- **EXERCISE**
Set every line of the data down again exactly, and keep the pictures out.

(Stored entries)
* * *

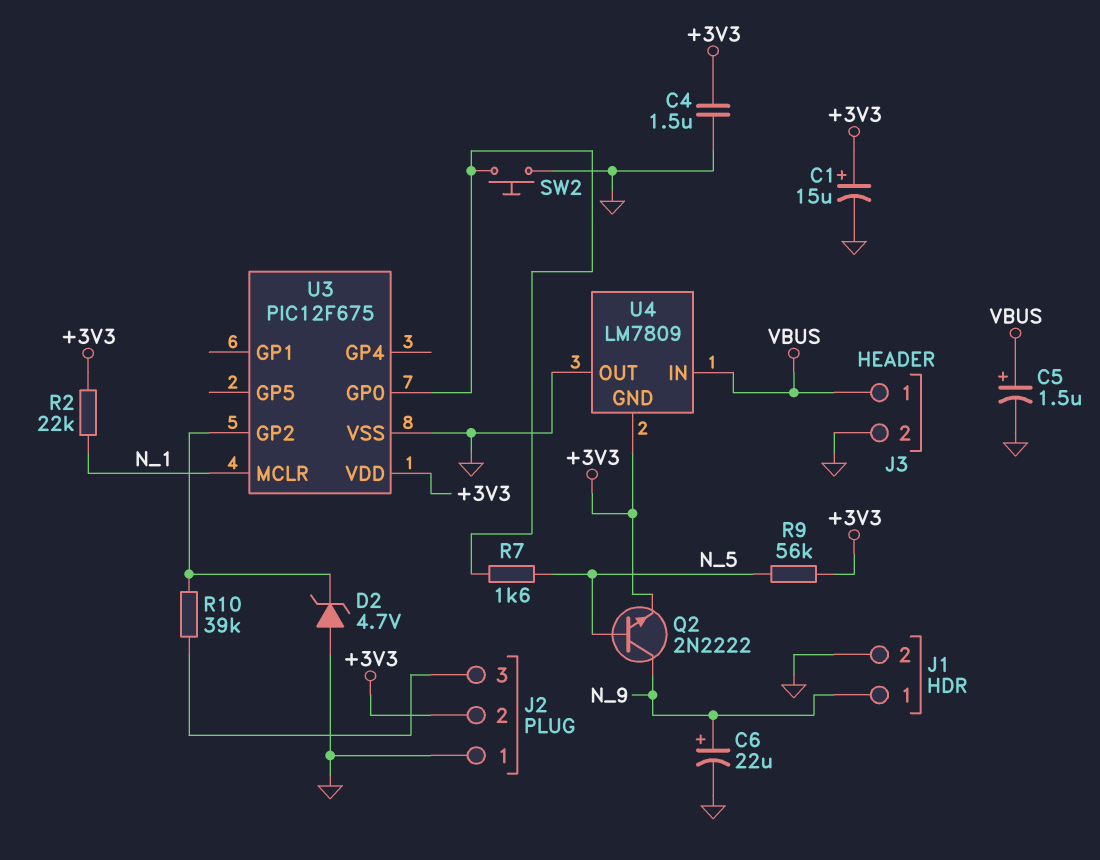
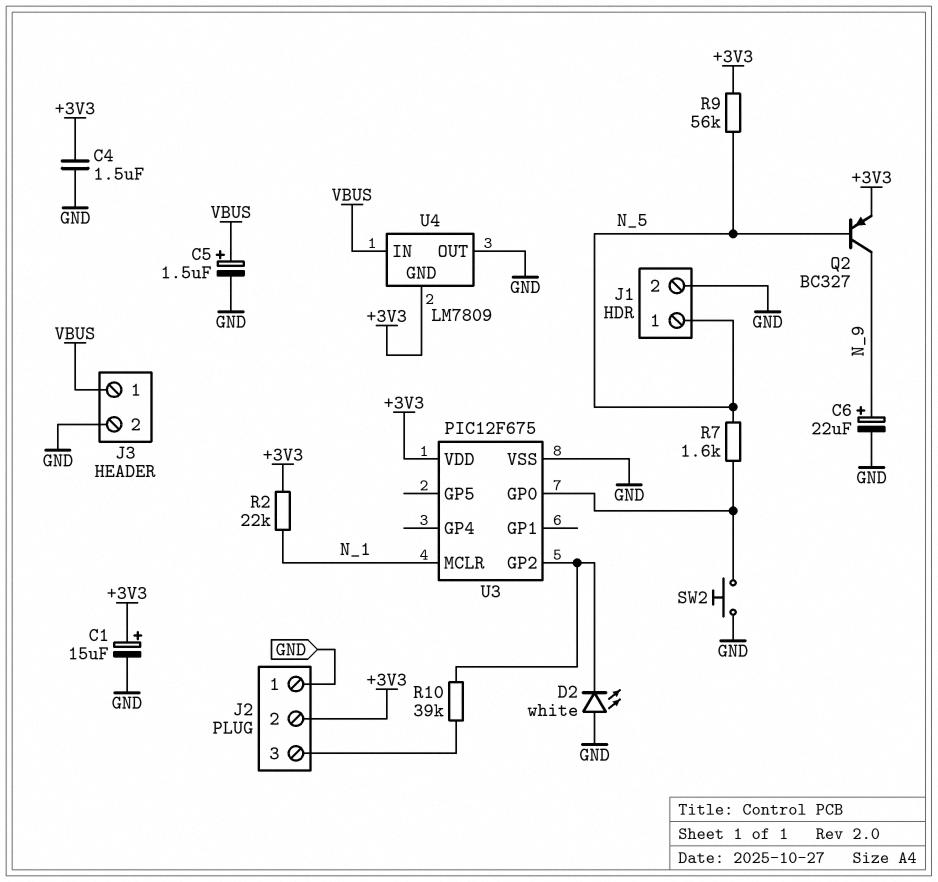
D2: zener 4.7V (A GND, K U3/GP2) -> LED white (A GND, K U3/GP2)
J1 pin 1: N_9 -> N_5
Q2: NPN 2N2222 (B N_5, C N_9, E +3V3) -> PNP BC327 (B N_5, C N_9, E +3V3)

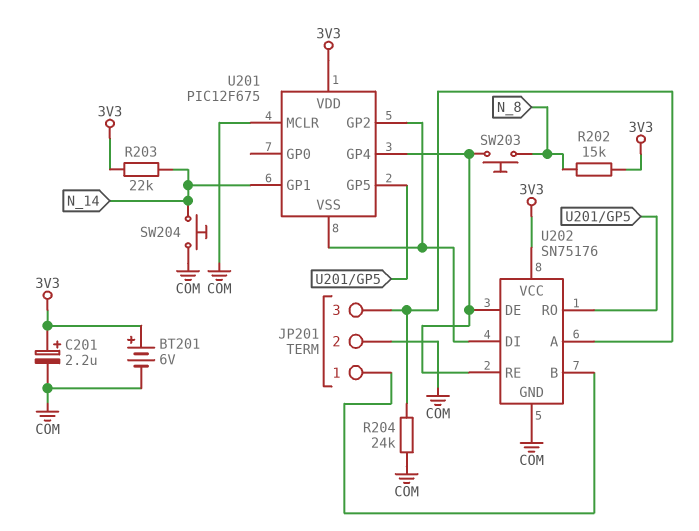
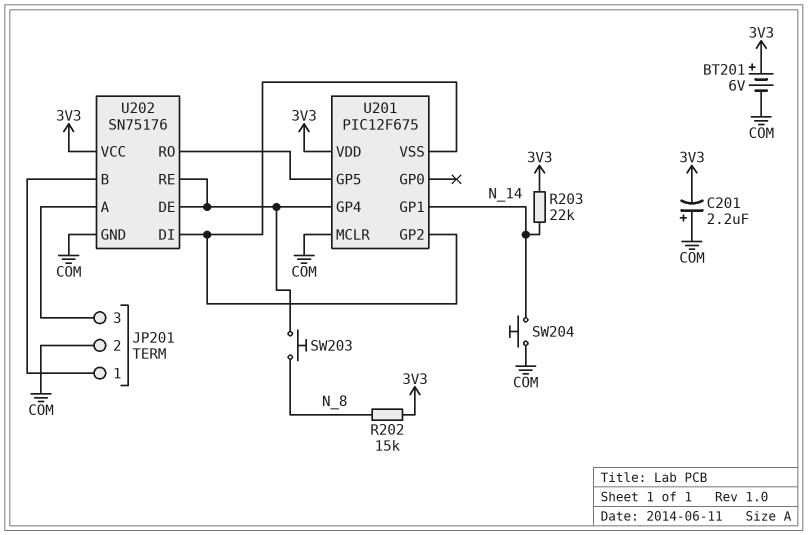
C201: 2.2uF (plus 3V3, minus COM) -> 2.2uF (plus COM, minus 3V3)
R204: 24k (COM, JP201/3) -> none

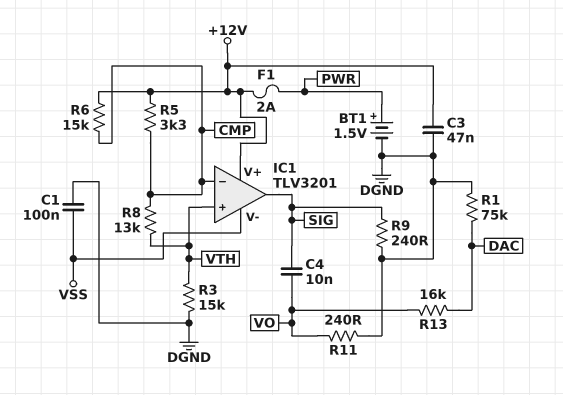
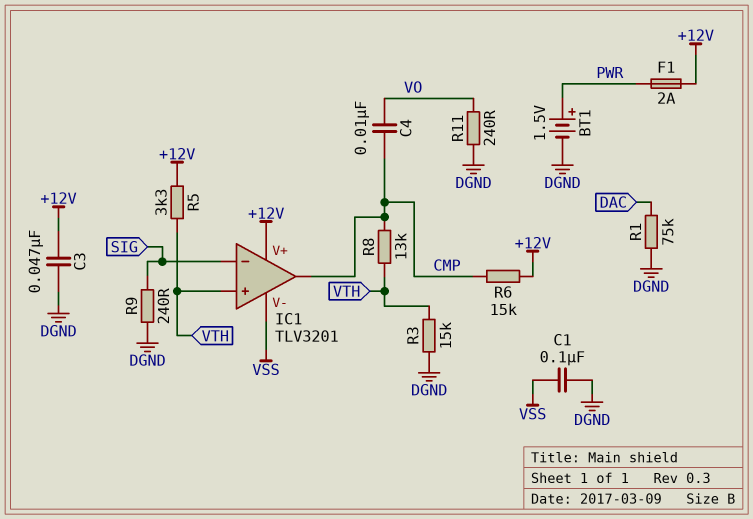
C4: 10nF (SIG, VO) -> 10nF (CMP, VO)
IC1 pin in-: CMP -> SIG
IC1 pin out: SIG -> CMP
R5: 3.3k (+12V, CMP) -> 3.3k (+12V, VTH)
R13: 16k (DAC, VO) -> none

* * *

- **OUTPUT FOR THIS TASK**
D2: zener 4.7V (A GND, K U3/GP2) -> LED white (A GND, K U3/GP2)
J1 pin 1: N_9 -> N_5
Q2: NPN 2N2222 (B N_5, C N_9, E +3V3) -> PNP BC327 (B N_5, C N_9, E +3V3)

C201: 2.2uF (plus 3V3, minus COM) -> 2.2uF (plus COM, minus 3V3)
R204: 24k (COM, JP201/3) -> none

C4: 10nF (SIG, VO) -> 10nF (CMP, VO)
IC1 pin in-: CMP -> SIG
IC1 pin out: SIG -> CMP
R5: 3.3k (+12V, CMP) -> 3.3k (+12V, VTH)
R13: 16k (DAC, VO) -> none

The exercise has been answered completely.